↓
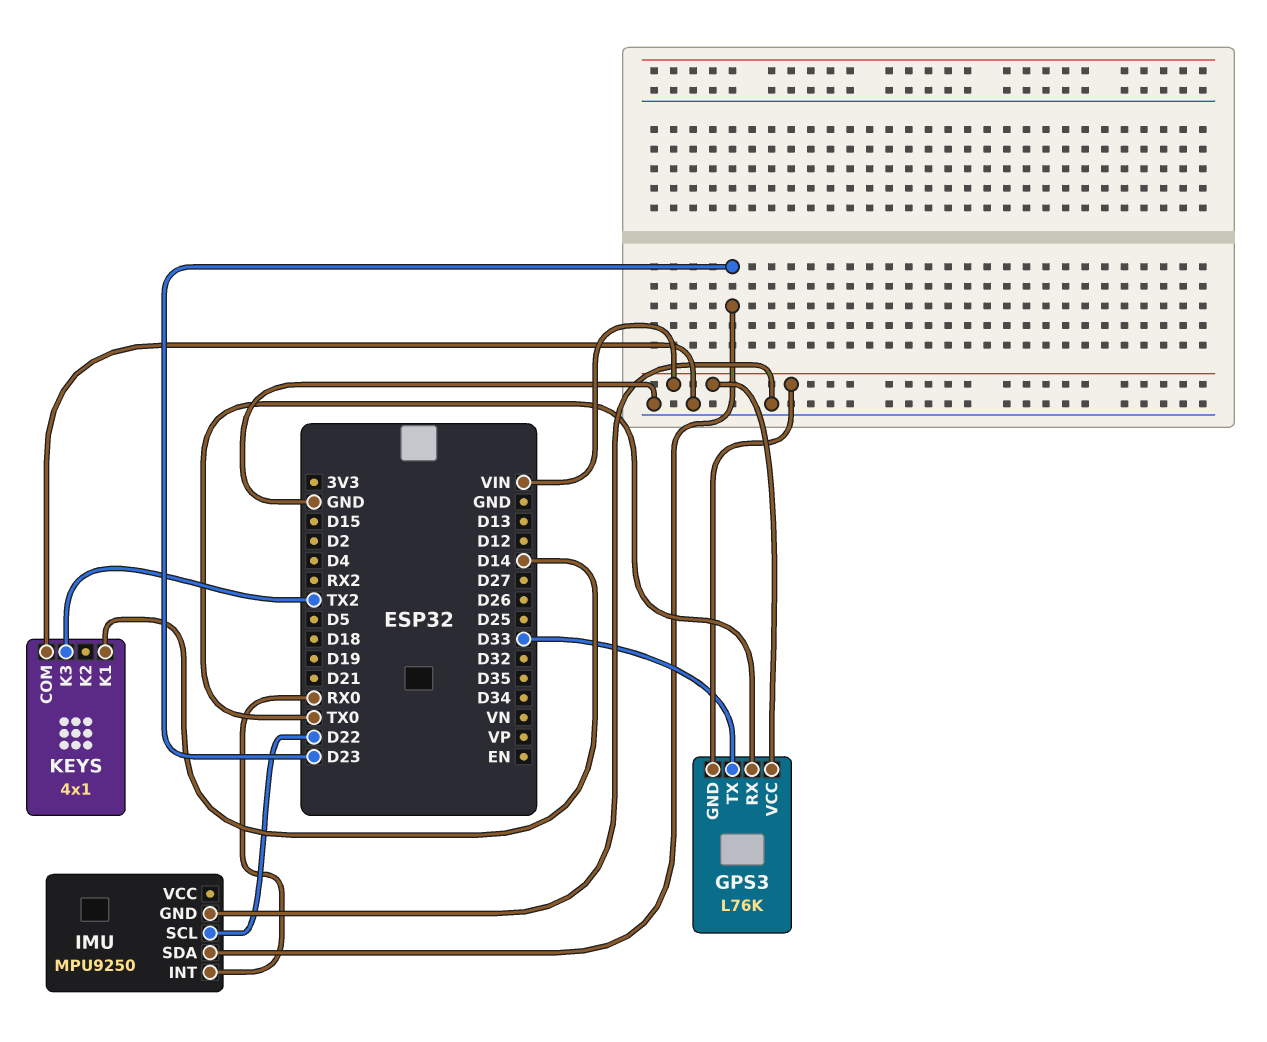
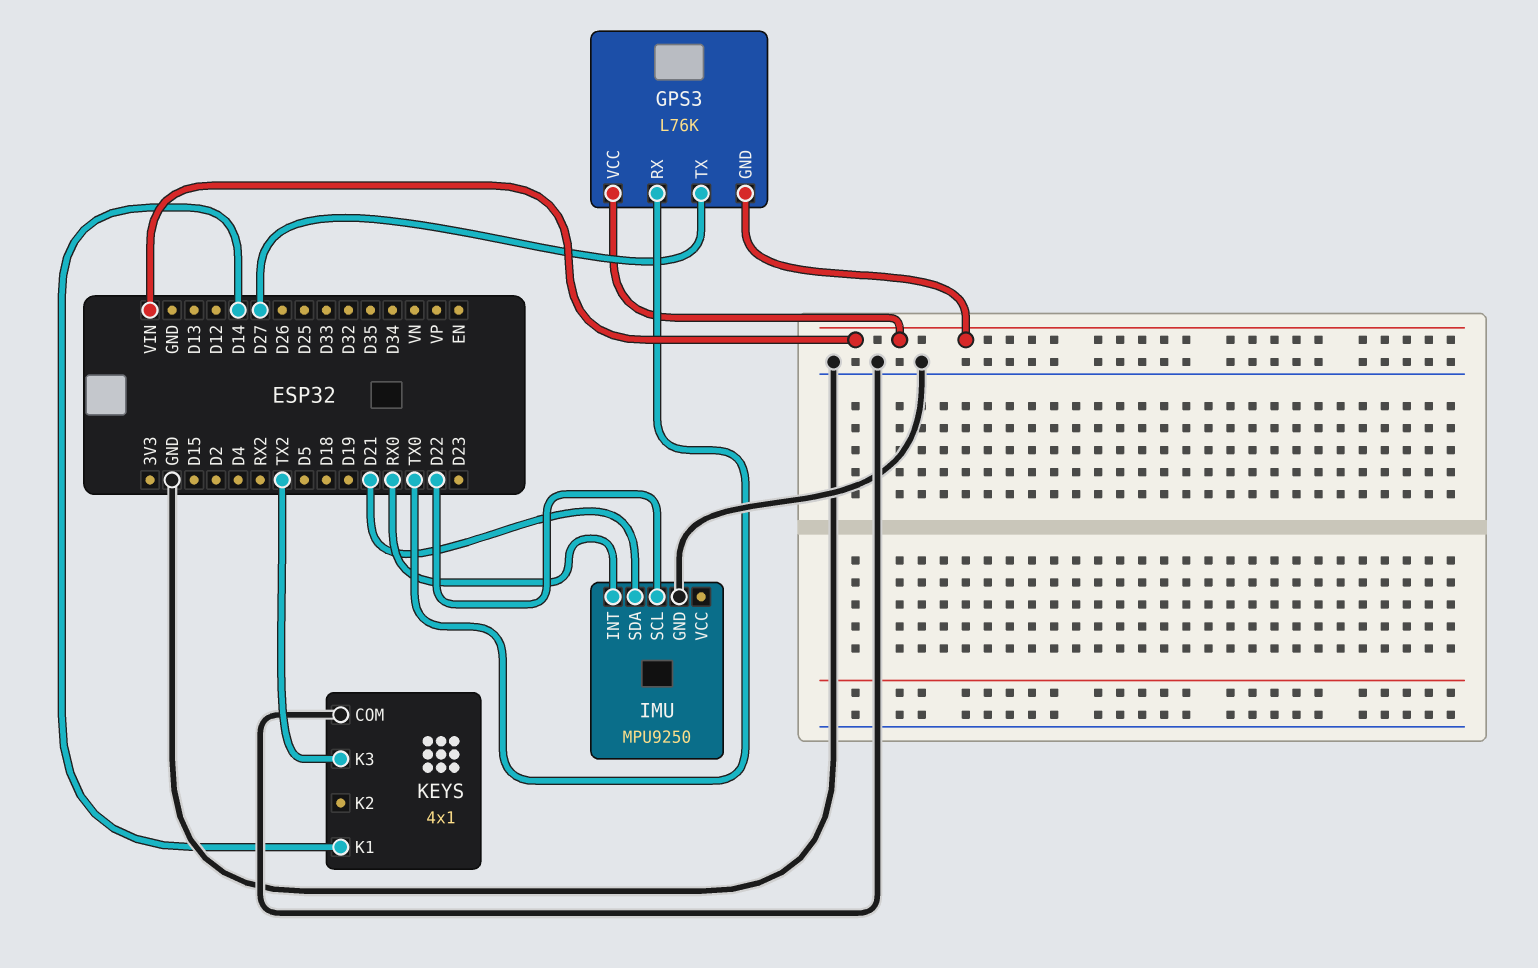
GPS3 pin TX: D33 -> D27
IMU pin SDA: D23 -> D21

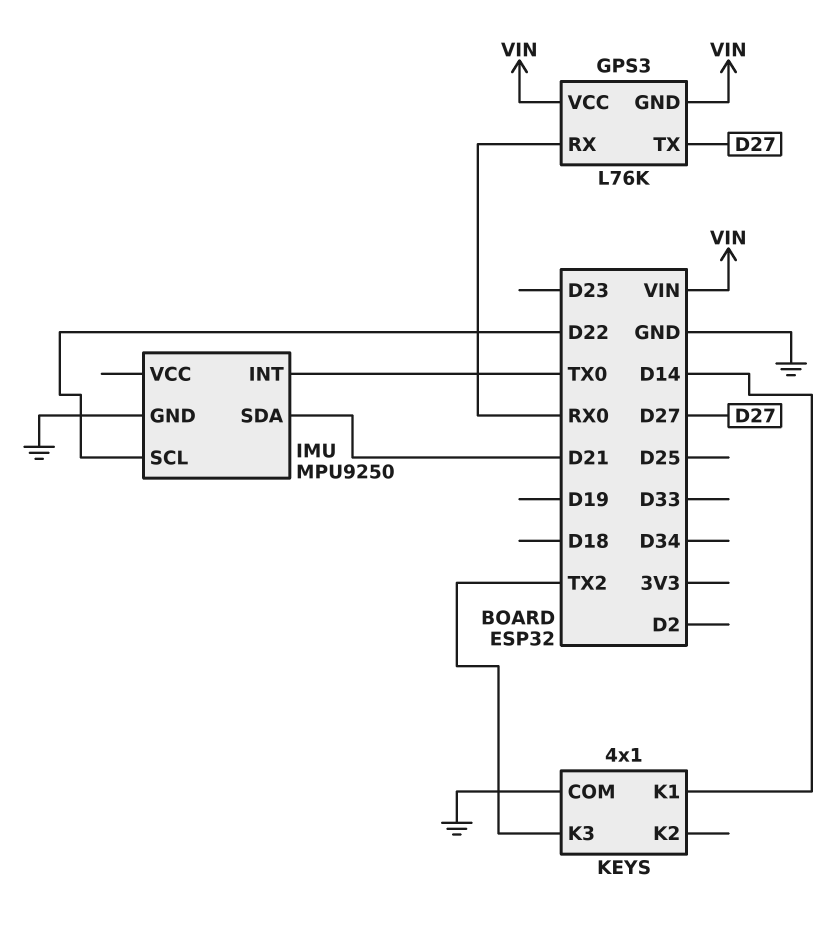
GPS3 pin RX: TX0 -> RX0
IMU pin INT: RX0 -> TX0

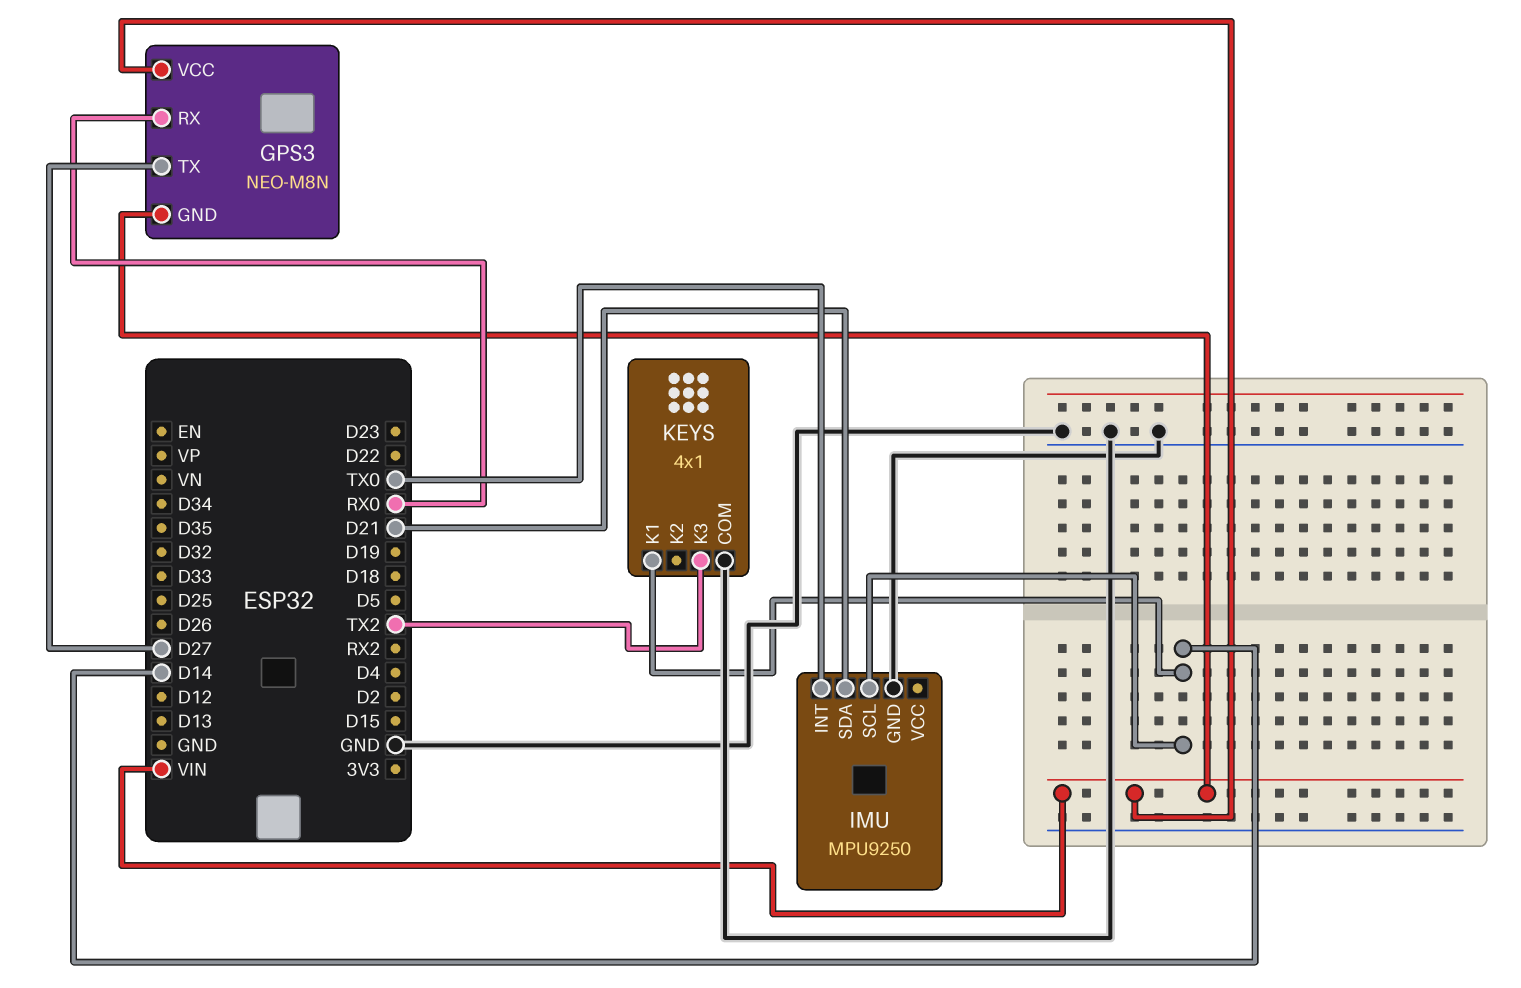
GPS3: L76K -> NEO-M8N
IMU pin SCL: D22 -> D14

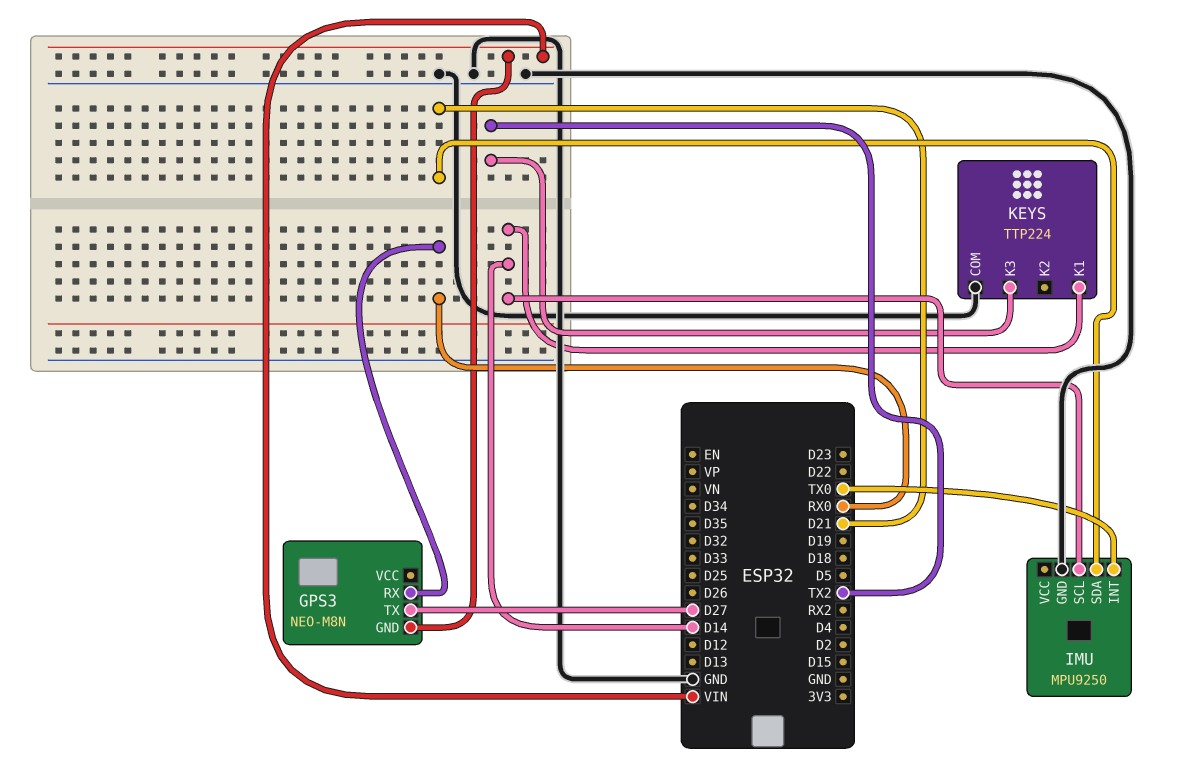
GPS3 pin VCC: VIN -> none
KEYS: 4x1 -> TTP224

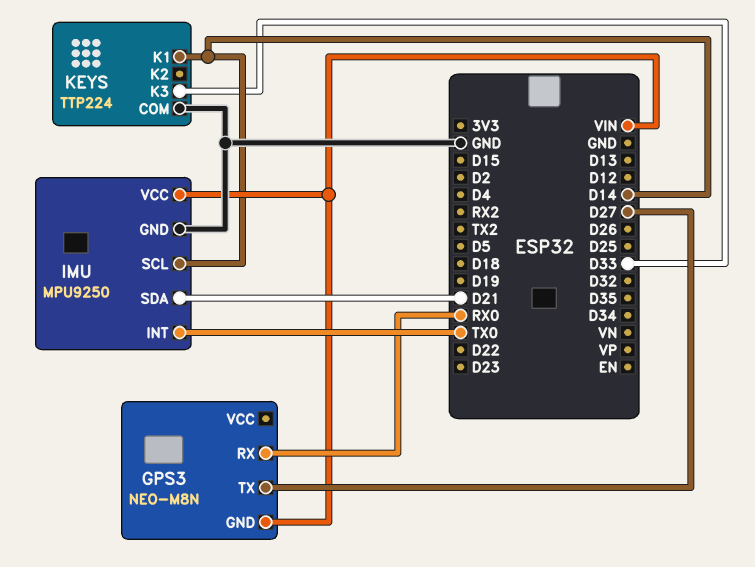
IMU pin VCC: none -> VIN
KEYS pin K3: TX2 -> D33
↑
↓
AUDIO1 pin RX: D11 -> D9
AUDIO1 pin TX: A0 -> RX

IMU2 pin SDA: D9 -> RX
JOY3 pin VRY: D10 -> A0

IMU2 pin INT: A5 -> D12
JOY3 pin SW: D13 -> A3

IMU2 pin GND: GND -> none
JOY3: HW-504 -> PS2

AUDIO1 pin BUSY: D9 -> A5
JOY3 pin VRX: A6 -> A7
↑
**PROMPT**
Which part of the entries opens with the line containing "GPS3 pin TX: D33 -> D27" and closes with the line containing "KEYS pin K3: TX2 -> D33"? Output that part exactly, ends included, pictures excluded.

**TASK OUTPUT**
GPS3 pin TX: D33 -> D27
IMU pin SDA: D23 -> D21

GPS3 pin RX: TX0 -> RX0
IMU pin INT: RX0 -> TX0

GPS3: L76K -> NEO-M8N
IMU pin SCL: D22 -> D14

GPS3 pin VCC: VIN -> none
KEYS: 4x1 -> TTP224

IMU pin VCC: none -> VIN
KEYS pin K3: TX2 -> D33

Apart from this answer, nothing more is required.